EXERCISE OBJECTIVE:
Retype the entries below without any change.

Data records:
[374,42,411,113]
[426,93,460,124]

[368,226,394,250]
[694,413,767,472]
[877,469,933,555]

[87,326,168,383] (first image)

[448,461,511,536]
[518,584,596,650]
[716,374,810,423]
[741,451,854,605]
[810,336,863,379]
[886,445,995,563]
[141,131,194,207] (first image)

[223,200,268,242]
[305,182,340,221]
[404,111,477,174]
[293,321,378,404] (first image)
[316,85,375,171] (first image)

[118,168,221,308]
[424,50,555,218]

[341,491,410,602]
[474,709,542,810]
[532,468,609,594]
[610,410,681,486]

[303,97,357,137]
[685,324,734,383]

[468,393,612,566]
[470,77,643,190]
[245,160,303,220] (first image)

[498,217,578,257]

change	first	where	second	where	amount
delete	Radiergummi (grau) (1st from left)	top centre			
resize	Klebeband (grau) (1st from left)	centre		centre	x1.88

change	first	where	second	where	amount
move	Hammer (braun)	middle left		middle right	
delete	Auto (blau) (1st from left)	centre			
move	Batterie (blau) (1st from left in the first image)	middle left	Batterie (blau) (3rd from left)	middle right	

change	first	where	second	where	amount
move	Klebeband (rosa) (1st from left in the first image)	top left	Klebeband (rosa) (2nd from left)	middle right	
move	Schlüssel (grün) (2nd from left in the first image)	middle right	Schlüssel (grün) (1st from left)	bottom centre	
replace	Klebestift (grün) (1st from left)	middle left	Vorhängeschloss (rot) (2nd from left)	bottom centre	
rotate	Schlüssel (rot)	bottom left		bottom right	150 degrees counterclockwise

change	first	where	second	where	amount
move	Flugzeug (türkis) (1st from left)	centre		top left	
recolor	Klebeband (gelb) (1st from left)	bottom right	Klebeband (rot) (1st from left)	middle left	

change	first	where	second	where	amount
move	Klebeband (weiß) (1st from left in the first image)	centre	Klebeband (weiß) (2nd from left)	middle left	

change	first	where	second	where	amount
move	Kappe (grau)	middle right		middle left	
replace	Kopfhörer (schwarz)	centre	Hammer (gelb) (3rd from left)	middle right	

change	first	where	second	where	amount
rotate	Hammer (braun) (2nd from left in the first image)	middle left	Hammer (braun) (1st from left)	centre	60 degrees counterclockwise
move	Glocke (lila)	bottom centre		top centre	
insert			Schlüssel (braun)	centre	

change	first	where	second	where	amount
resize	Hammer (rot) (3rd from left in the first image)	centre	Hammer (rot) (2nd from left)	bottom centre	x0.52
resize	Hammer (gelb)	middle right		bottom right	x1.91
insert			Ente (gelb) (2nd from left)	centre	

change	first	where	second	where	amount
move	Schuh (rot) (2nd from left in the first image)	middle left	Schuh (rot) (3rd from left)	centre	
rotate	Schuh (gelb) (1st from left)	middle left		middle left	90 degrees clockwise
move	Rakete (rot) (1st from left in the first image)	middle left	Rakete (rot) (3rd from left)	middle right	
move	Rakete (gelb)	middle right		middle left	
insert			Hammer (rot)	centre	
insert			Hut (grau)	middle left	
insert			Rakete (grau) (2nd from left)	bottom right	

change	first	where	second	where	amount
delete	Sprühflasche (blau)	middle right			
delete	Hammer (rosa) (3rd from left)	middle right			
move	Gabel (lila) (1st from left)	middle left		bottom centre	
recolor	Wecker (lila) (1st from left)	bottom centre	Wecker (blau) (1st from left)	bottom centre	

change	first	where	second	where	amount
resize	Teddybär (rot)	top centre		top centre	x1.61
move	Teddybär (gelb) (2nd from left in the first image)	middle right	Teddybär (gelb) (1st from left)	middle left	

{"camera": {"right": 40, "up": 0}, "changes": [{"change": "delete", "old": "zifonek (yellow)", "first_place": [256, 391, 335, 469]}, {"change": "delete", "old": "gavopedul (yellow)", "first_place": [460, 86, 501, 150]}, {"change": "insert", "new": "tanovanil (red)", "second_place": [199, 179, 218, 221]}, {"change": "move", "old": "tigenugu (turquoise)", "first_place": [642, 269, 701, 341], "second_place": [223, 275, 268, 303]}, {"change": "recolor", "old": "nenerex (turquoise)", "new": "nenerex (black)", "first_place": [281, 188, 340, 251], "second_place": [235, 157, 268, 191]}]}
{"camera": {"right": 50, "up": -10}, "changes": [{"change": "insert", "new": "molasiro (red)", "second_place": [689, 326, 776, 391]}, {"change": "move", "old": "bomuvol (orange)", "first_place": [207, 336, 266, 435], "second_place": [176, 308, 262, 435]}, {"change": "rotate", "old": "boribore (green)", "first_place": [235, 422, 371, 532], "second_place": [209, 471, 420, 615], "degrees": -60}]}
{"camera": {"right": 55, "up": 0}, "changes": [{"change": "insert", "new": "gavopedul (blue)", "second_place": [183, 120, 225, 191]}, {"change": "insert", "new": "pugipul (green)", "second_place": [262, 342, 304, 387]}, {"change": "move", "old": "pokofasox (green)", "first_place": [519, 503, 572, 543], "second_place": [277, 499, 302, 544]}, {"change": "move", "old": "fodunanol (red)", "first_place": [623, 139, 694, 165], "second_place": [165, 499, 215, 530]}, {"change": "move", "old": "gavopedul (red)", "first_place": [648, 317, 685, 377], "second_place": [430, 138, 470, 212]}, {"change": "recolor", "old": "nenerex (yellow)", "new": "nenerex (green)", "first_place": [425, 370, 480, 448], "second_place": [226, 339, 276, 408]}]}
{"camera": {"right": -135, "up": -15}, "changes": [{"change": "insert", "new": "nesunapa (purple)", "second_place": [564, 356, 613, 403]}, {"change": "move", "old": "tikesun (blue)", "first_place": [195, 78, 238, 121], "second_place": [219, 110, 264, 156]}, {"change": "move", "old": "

RESULT BELOW:
[374,42,411,113]
[426,93,460,124]

[368,226,394,250]
[694,413,767,472]
[877,469,933,555]

[87,326,168,383] (first image)

[448,461,511,536]
[518,584,596,650]
[716,374,810,423]
[741,451,854,605]
[810,336,863,379]
[886,445,995,563]
[141,131,194,207] (first image)

[223,200,268,242]
[305,182,340,221]
[404,111,477,174]
[293,321,378,404] (first image)
[316,85,375,171] (first image)

[118,168,221,308]
[424,50,555,218]

[341,491,410,602]
[474,709,542,810]
[532,468,609,594]
[610,410,681,486]

[303,97,357,137]
[685,324,734,383]

[468,393,612,566]
[470,77,643,190]
[245,160,303,220] (first image)

[498,217,578,257]

change	first	where	second	where	amount
delete	Radiergummi (grau) (1st from left)	top centre			
resize	Klebeband (grau) (1st from left)	centre		centre	x1.88

change	first	where	second	where	amount
move	Hammer (braun)	middle left		middle right	
delete	Auto (blau) (1st from left)	centre			
move	Batterie (blau) (1st from left in the first image)	middle left	Batterie (blau) (3rd from left)	middle right	

change	first	where	second	where	amount
move	Klebeband (rosa) (1st from left in the first image)	top left	Klebeband (rosa) (2nd from left)	middle right	
move	Schlüssel (grün) (2nd from left in the first image)	middle right	Schlüssel (grün) (1st from left)	bottom centre	
replace	Klebestift (grün) (1st from left)	middle left	Vorhängeschloss (rot) (2nd from left)	bottom centre	
rotate	Schlüssel (rot)	bottom left		bottom right	150 degrees counterclockwise

change	first	where	second	where	amount
move	Flugzeug (türkis) (1st from left)	centre		top left	
recolor	Klebeband (gelb) (1st from left)	bottom right	Klebeband (rot) (1st from left)	middle left	

change	first	where	second	where	amount
move	Klebeband (weiß) (1st from left in the first image)	centre	Klebeband (weiß) (2nd from left)	middle left	

change	first	where	second	where	amount
move	Kappe (grau)	middle right		middle left	
replace	Kopfhörer (schwarz)	centre	Hammer (gelb) (3rd from left)	middle right	

change	first	where	second	where	amount
rotate	Hammer (braun) (2nd from left in the first image)	middle left	Hammer (braun) (1st from left)	centre	60 degrees counterclockwise
move	Glocke (lila)	bottom centre		top centre	
insert			Schlüssel (braun)	centre	

change	first	where	second	where	amount
resize	Hammer (rot) (3rd from left in the first image)	centre	Hammer (rot) (2nd from left)	bottom centre	x0.52
resize	Hammer (gelb)	middle right		bottom right	x1.91
insert			Ente (gelb) (2nd from left)	centre	

change	first	where	second	where	amount
move	Schuh (rot) (2nd from left in the first image)	middle left	Schuh (rot) (3rd from left)	centre	
rotate	Schuh (gelb) (1st from left)	middle left		middle left	90 degrees clockwise
move	Rakete (rot) (1st from left in the first image)	middle left	Rakete (rot) (3rd from left)	middle right	
move	Rakete (gelb)	middle right		middle left	
insert			Hammer (rot)	centre	
insert			Hut (grau)	middle left	
insert			Rakete (grau) (2nd from left)	bottom right	

change	first	where	second	where	amount
delete	Sprühflasche (blau)	middle right			
delete	Hammer (rosa) (3rd from left)	middle right			
move	Gabel (lila) (1st from left)	middle left		bottom centre	
recolor	Wecker (lila) (1st from left)	bottom centre	Wecker (blau) (1st from left)	bottom centre	

change	first	where	second	where	amount
resize	Teddybär (rot)	top centre		top centre	x1.61
move	Teddybär (gelb) (2nd from left in the first image)	middle right	Teddybär (gelb) (1st from left)	middle left	

{"camera": {"right": 40, "up": 0}, "changes": [{"change": "delete", "old": "zifonek (yellow)", "first_place": [256, 391, 335, 469]}, {"change": "delete", "old": "gavopedul (yellow)", "first_place": [460, 86, 501, 150]}, {"change": "insert", "new": "tanovanil (red)", "second_place": [199, 179, 218, 221]}, {"change": "move", "old": "tigenugu (turquoise)", "first_place": [642, 269, 701, 341], "second_place": [223, 275, 268, 303]}, {"change": "recolor", "old": "nenerex (turquoise)", "new": "nenerex (black)", "first_place": [281, 188, 340, 251], "second_place": [235, 157, 268, 191]}]}
{"camera": {"right": 50, "up": -10}, "changes": [{"change": "insert", "new": "molasiro (red)", "second_place": [689, 326, 776, 391]}, {"change": "move", "old": "bomuvol (orange)", "first_place": [207, 336, 266, 435], "second_place": [176, 308, 262, 435]}, {"change": "rotate", "old": "boribore (green)", "first_place": [235, 422, 371, 532], "second_place": [209, 471, 420, 615], "degrees": -60}]}
{"camera": {"right": 55, "up": 0}, "changes": [{"change": "insert", "new": "gavopedul (blue)", "second_place": [183, 120, 225, 191]}, {"change": "insert", "new": "pugipul (green)", "second_place": [262, 342, 304, 387]}, {"change": "move", "old": "pokofasox (green)", "first_place": [519, 503, 572, 543], "second_place": [277, 499, 302, 544]}, {"change": "move", "old": "fodunanol (red)", "first_place": [623, 139, 694, 165], "second_place": [165, 499, 215, 530]}, {"change": "move", "old": "gavopedul (red)", "first_place": [648, 317, 685, 377], "second_place": [430, 138, 470, 212]}, {"change": "recolor", "old": "nenerex (yellow)", "new": "nenerex (green)", "first_place": [425, 370, 480, 448], "second_place": [226, 339, 276, 408]}]}
{"camera": {"right": -135, "up": -15}, "changes": [{"change": "insert", "new": "nesunapa (purple)", "second_place": [564, 356, 613, 403]}, {"change": "move", "old": "tikesun (blue)", "first_place": [195, 78, 238, 121], "second_place": [219, 110, 264, 156]}, {"change": "move", "old": "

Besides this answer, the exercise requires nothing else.